What needs to be done: Rewrite all of the data, changing every "screen door" to "sliding door" and leaving everything else as it is. Omit the pictures from your answer.

Supplied entries:
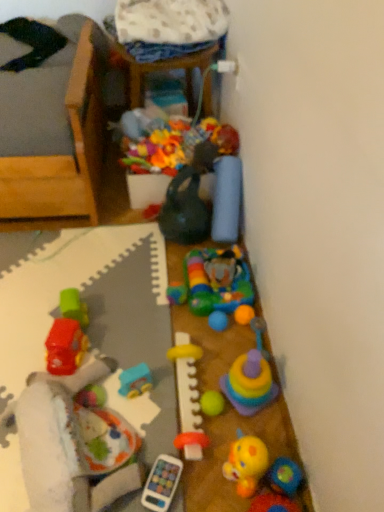
Find the location of a particular element. This screenshot has height=512, width=384. free space to the left of blue plastic toy car at center, positioned as the tenth toy in right-to-left order is located at coordinates (103, 378).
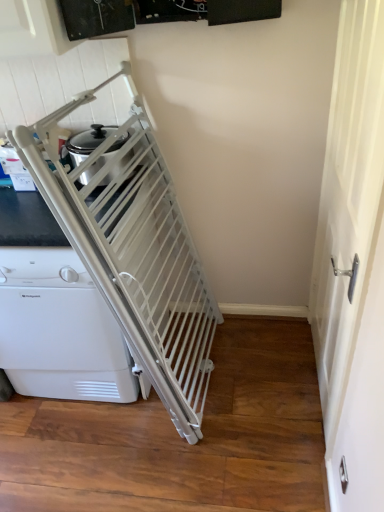
Where is `white plastic gate at left`? The width and height of the screenshot is (384, 512). white plastic gate at left is located at coordinates (60, 330).

What do you see at coordinates (60, 330) in the screenshot?
I see `white plastic gate at left` at bounding box center [60, 330].

Identify the location of white matte screen door at right. (348, 200).

This screenshot has height=512, width=384. Describe the element at coordinates (348, 200) in the screenshot. I see `white matte screen door at right` at that location.

Locate an element on the screen. Image resolution: width=384 pixels, height=512 pixels. white plastic gate at left is located at coordinates (60, 330).

In the image, is white plastic gate at left on the left side or the right side of white matte screen door at right?

Clearly, white plastic gate at left is on the left of white matte screen door at right in the image.

Relative to white matte screen door at right, is white plastic gate at left in front or behind?

In the image, white plastic gate at left appears behind white matte screen door at right.

Does point (84, 325) appear closer or farther from the camera than point (331, 113)?

Point (84, 325).

From the image's perspective, is white plastic gate at left over white matte screen door at right?

No, from the image's perspective, white plastic gate at left is not on top of white matte screen door at right.

From a real-world perspective, which object stands above the other?

white matte screen door at right is physically above.

Which object is thinner, white plastic gate at left or white matte screen door at right?

white matte screen door at right is thinner.

Does white plastic gate at left have a lesser height compared to white matte screen door at right?

Indeed, white plastic gate at left has a lesser height compared to white matte screen door at right.

Who is smaller, white plastic gate at left or white matte screen door at right?

With smaller size is white matte screen door at right.

Is white matte screen door at right a part of white plastic gate at left?

That's incorrect, white matte screen door at right is not inside white plastic gate at left.

Is white plastic gate at left touching white matte screen door at right?

No, white plastic gate at left is not touching white matte screen door at right.

Is white plastic gate at left aimed at white matte screen door at right?

No, white plastic gate at left is not oriented towards white matte screen door at right.

In order to click on home appliance that is behind the white matte screen door at right in this screenshot , I will do coord(60,330).

Between white matte screen door at right and white plastic gate at left, which one appears on the right side from the viewer's perspective?

white matte screen door at right.

Relative to white plastic gate at left, is white matte screen door at right in front or behind?

white matte screen door at right is positioned closer to the viewer than white plastic gate at left.

Is point (334, 134) in front of point (72, 305)?

No.

From the picture: From the image's perspective, which object appears higher, white matte screen door at right or white plastic gate at left?

white matte screen door at right.

From a real-world perspective, does white matte screen door at right stand above white plastic gate at left?

Yes, from a real-world perspective, white matte screen door at right is above white plastic gate at left.

Between white matte screen door at right and white plastic gate at left, which one has larger width?

Wider between the two is white plastic gate at left.

Considering the relative sizes of white matte screen door at right and white plastic gate at left in the image provided, is white matte screen door at right taller than white plastic gate at left?

Indeed, white matte screen door at right has a greater height compared to white plastic gate at left.

Is white matte screen door at right smaller than white plastic gate at left?

Correct, white matte screen door at right occupies less space than white plastic gate at left.

Is white plastic gate at left inside white matte screen door at right?

Definitely not — white plastic gate at left is not inside white matte screen door at right.

Is there a large distance between white matte screen door at right and white plastic gate at left?

Yes.

Is white matte screen door at right positioned with its back to white plastic gate at left?

white matte screen door at right is not turned away from white plastic gate at left.

Locate an element on the screen. This screenshot has height=512, width=384. home appliance beneath the white matte screen door at right (from a real-world perspective) is located at coordinates (60, 330).

In order to click on home appliance to the left of white matte screen door at right in this screenshot , I will do `click(60, 330)`.

Locate an element on the screen. screen door above the white plastic gate at left (from the image's perspective) is located at coordinates (348, 200).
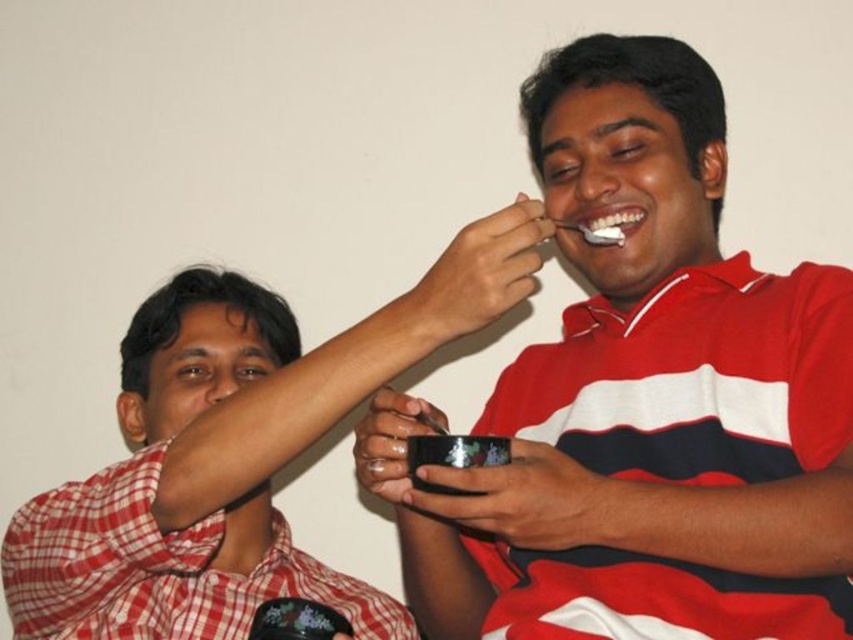
You are standing in front of the scene described. The coordinates of the matte black bowl at upper center are given as point A. If you want to place a new object at point B, which is 0.1 units to the right of point A, what would be the coordinates of point B?

The coordinates of point B would be calculated by adding 0.1 to the x value of point A. Since point A is at coordinates x 0.717, y 0.279, adding 0.1 to the x coordinate gives 0.817. Thus, point B is at coordinates (236,522).

Consider the image. You are a chef preparing a dish and need to choose between the matte black bowl at center and the matte black bowl at upper center. Which bowl is more suitable if you require a wider base for stability?

The matte black bowl at upper center is thicker than the matte black bowl at center, making it more suitable for a stable base.

You are standing in the room and want to reach the point marked as point (444, 508). If you take a step forward of 1 meter, will you be able to reach it?

The point (444, 508) is 91.38 centimeters away from the viewer. Taking a step forward of 1 meter would move you beyond the point, so you would have to step back to reach it.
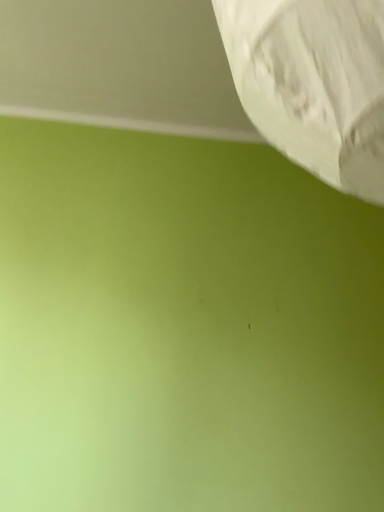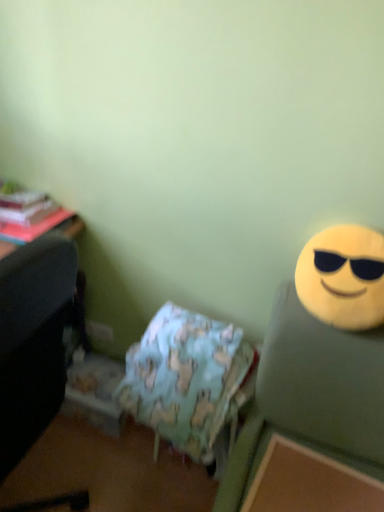
Question: How did the camera likely rotate when shooting the video?

Choices:
 (A) rotated downward
 (B) rotated upward

Answer: (A)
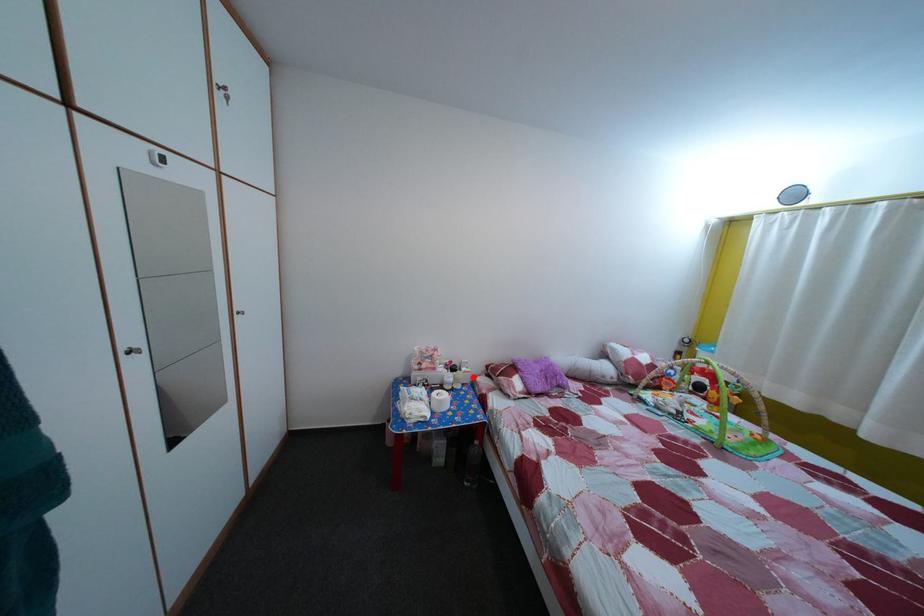
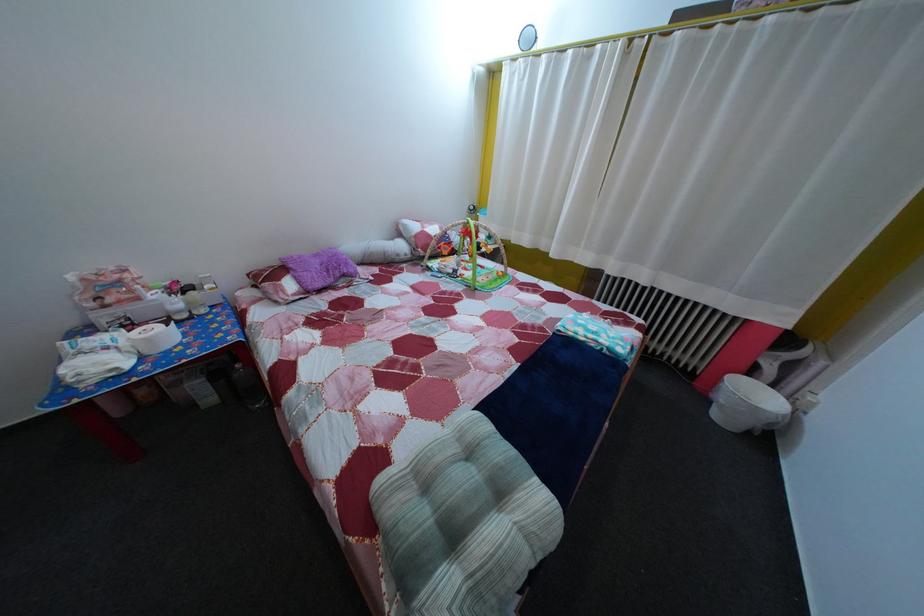
In the second image, find the point that corresponds to the highlighted location in the first image.

(216, 294)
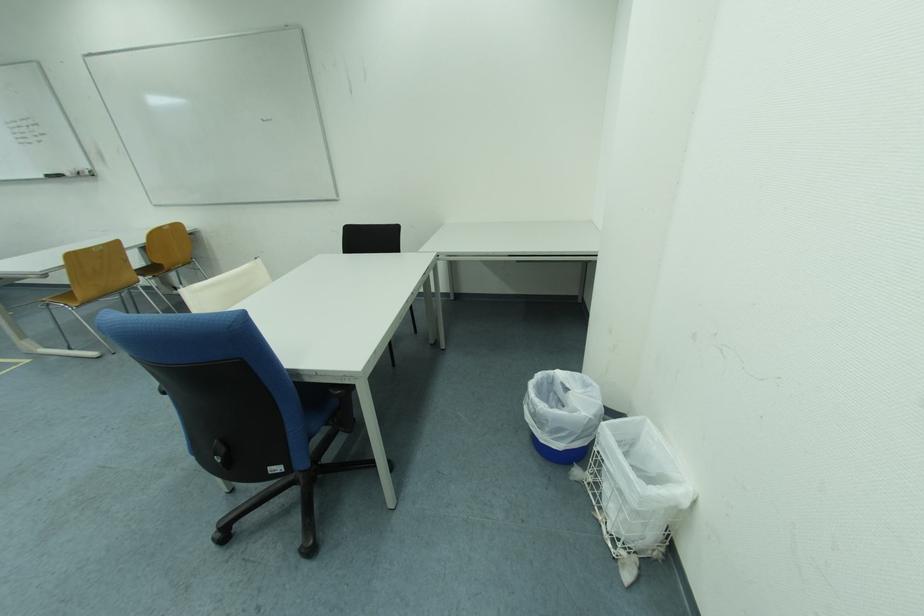
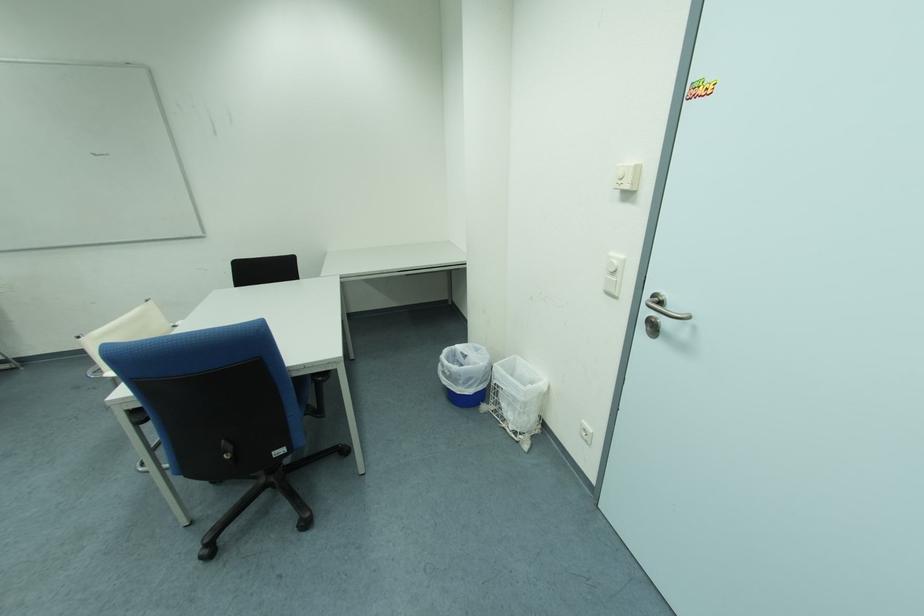
Locate, in the second image, the point that corresponds to (594,387) in the first image.

(485, 352)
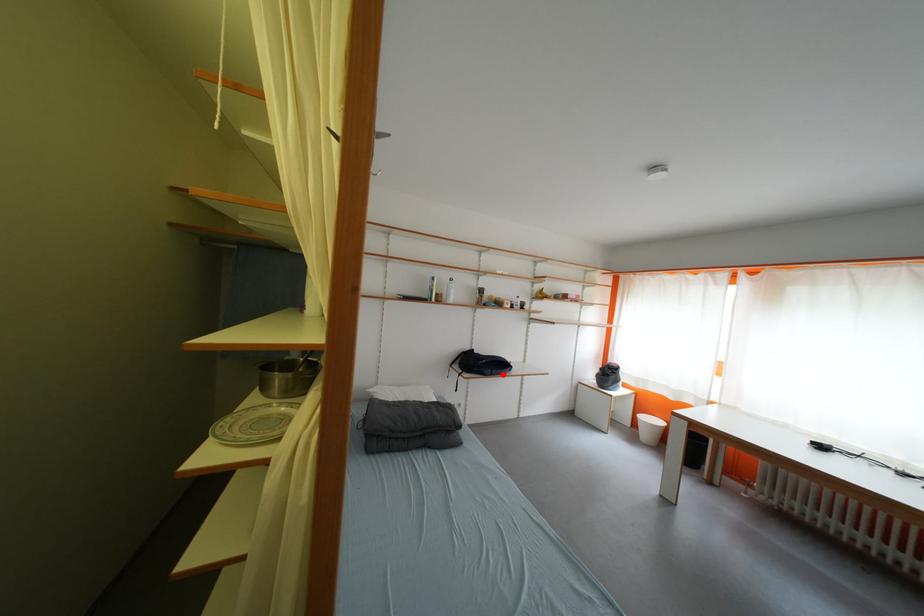
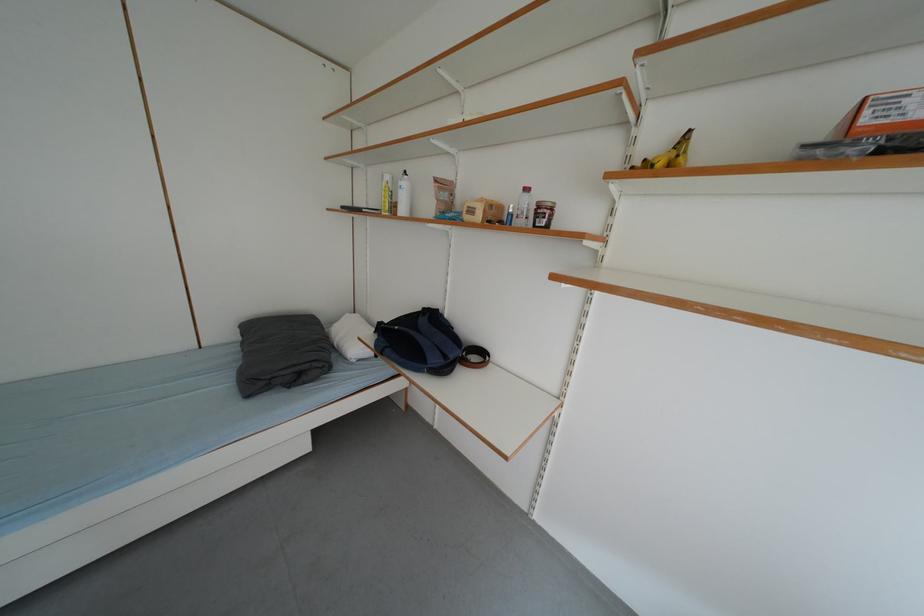
In the second image, find the point that corresponds to the highlighted location in the first image.

(396, 354)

Written solution:
Find the location of a particular element. This screenshot has height=512, width=384. free space to the left of blue plastic toy car at center, positioned as the tenth toy in right-to-left order is located at coordinates (103, 378).
Where is `white plastic gate at left`? The width and height of the screenshot is (384, 512). white plastic gate at left is located at coordinates (60, 330).

What do you see at coordinates (60, 330) in the screenshot?
I see `white plastic gate at left` at bounding box center [60, 330].

Identify the location of white matte sliding door at right. (348, 200).

This screenshot has height=512, width=384. Describe the element at coordinates (348, 200) in the screenshot. I see `white matte sliding door at right` at that location.

Locate an element on the screen. Image resolution: width=384 pixels, height=512 pixels. white plastic gate at left is located at coordinates (60, 330).

In the image, is white plastic gate at left on the left side or the right side of white matte sliding door at right?

Clearly, white plastic gate at left is on the left of white matte sliding door at right in the image.

Relative to white matte sliding door at right, is white plastic gate at left in front or behind?

In the image, white plastic gate at left appears behind white matte sliding door at right.

Does point (84, 325) appear closer or farther from the camera than point (331, 113)?

Point (84, 325).

From the image's perspective, is white plastic gate at left over white matte sliding door at right?

No, from the image's perspective, white plastic gate at left is not on top of white matte sliding door at right.

From a real-world perspective, which object stands above the other?

white matte sliding door at right is physically above.

Which object is thinner, white plastic gate at left or white matte sliding door at right?

white matte sliding door at right is thinner.

Does white plastic gate at left have a lesser height compared to white matte sliding door at right?

Indeed, white plastic gate at left has a lesser height compared to white matte sliding door at right.

Who is smaller, white plastic gate at left or white matte sliding door at right?

With smaller size is white matte sliding door at right.

Is white matte sliding door at right a part of white plastic gate at left?

That's incorrect, white matte sliding door at right is not inside white plastic gate at left.

Is white plastic gate at left touching white matte sliding door at right?

No, white plastic gate at left is not touching white matte sliding door at right.

Is white plastic gate at left aimed at white matte sliding door at right?

No, white plastic gate at left is not oriented towards white matte sliding door at right.

In order to click on home appliance that is behind the white matte sliding door at right in this screenshot , I will do coord(60,330).

Between white matte sliding door at right and white plastic gate at left, which one appears on the right side from the viewer's perspective?

white matte sliding door at right.

Relative to white plastic gate at left, is white matte sliding door at right in front or behind?

white matte sliding door at right is positioned closer to the viewer than white plastic gate at left.

Is point (334, 134) in front of point (72, 305)?

No.

From the picture: From the image's perspective, which object appears higher, white matte sliding door at right or white plastic gate at left?

white matte sliding door at right.

From a real-world perspective, does white matte sliding door at right stand above white plastic gate at left?

Yes, from a real-world perspective, white matte sliding door at right is above white plastic gate at left.

Between white matte sliding door at right and white plastic gate at left, which one has larger width?

Wider between the two is white plastic gate at left.

Considering the relative sizes of white matte sliding door at right and white plastic gate at left in the image provided, is white matte sliding door at right taller than white plastic gate at left?

Indeed, white matte sliding door at right has a greater height compared to white plastic gate at left.

Is white matte sliding door at right smaller than white plastic gate at left?

Correct, white matte sliding door at right occupies less space than white plastic gate at left.

Is white plastic gate at left inside white matte sliding door at right?

Definitely not — white plastic gate at left is not inside white matte sliding door at right.

Is there a large distance between white matte sliding door at right and white plastic gate at left?

Yes.

Is white matte sliding door at right positioned with its back to white plastic gate at left?

white matte sliding door at right is not turned away from white plastic gate at left.

Locate an element on the screen. This screenshot has height=512, width=384. home appliance beneath the white matte sliding door at right (from a real-world perspective) is located at coordinates (60, 330).

In order to click on home appliance to the left of white matte sliding door at right in this screenshot , I will do `click(60, 330)`.

Locate an element on the screen. sliding door above the white plastic gate at left (from the image's perspective) is located at coordinates (348, 200).
You are standing in front of the scene described. The coordinates of the matte black bowl at upper center are given as point A. If you want to place a new object at point B, which is 0.1 units to the right of point A, what would be the coordinates of point B?

The coordinates of point B would be calculated by adding 0.1 to the x value of point A. Since point A is at coordinates x 0.717, y 0.279, adding 0.1 to the x coordinate gives 0.817. Thus, point B is at coordinates (236,522).

Consider the image. You are a chef preparing a dish and need to choose between the matte black bowl at center and the matte black bowl at upper center. Which bowl is more suitable if you require a wider base for stability?

The matte black bowl at upper center is thicker than the matte black bowl at center, making it more suitable for a stable base.

You are standing in the room and want to reach the point marked as point (444, 508). If you take a step forward of 1 meter, will you be able to reach it?

The point (444, 508) is 91.38 centimeters away from the viewer. Taking a step forward of 1 meter would move you beyond the point, so you would have to step back to reach it.
Question: How did the camera likely rotate when shooting the video?

Choices:
 (A) rotated downward
 (B) rotated upward

Answer: (A)
In the second image, find the point that corresponds to the highlighted location in the first image.

(216, 294)
Locate, in the second image, the point that corresponds to (594,387) in the first image.

(485, 352)
In the second image, find the point that corresponds to the highlighted location in the first image.

(396, 354)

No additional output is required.